How to complete this task:
Print each line once more, unchanged, from the line holding "green banana: 8 -> 10" to the end of the listing below.

--

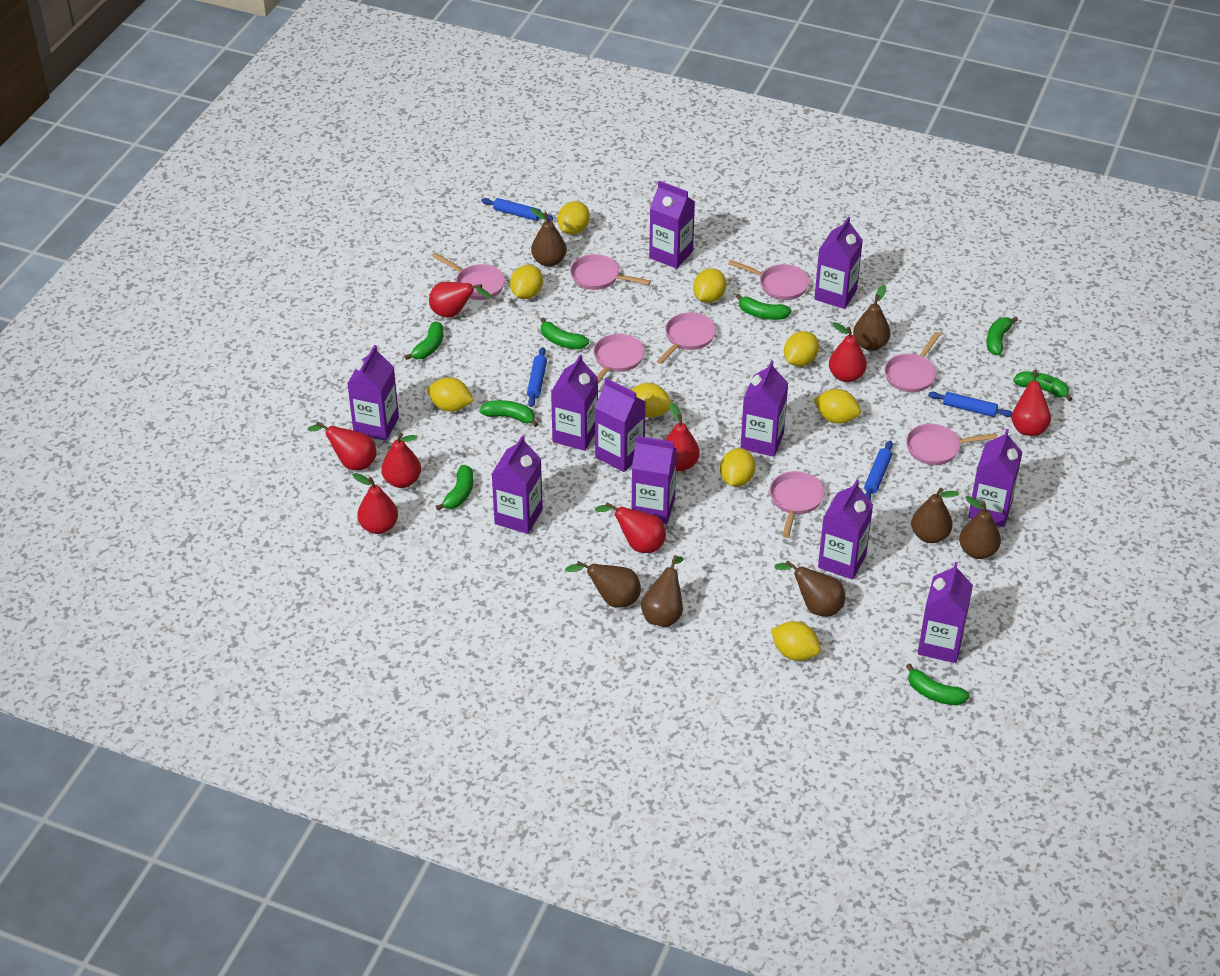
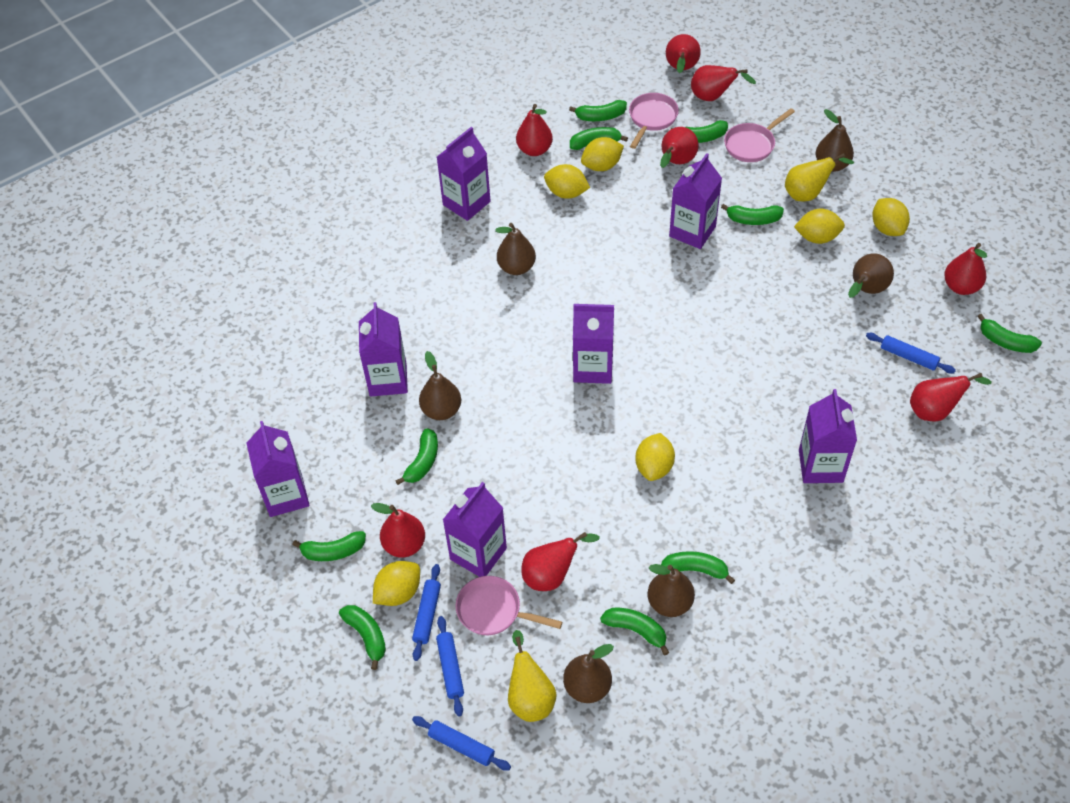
brown pear: 7 -> 6
green banana: 8 -> 10
pink pan: 8 -> 3
purple carton: 11 -> 7
yellow lemon: 9 -> 6
yellow pear: 0 -> 2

--

Output of the exercise:
green banana: 8 -> 10
pink pan: 8 -> 3
purple carton: 11 -> 7
yellow lemon: 9 -> 6
yellow pear: 0 -> 2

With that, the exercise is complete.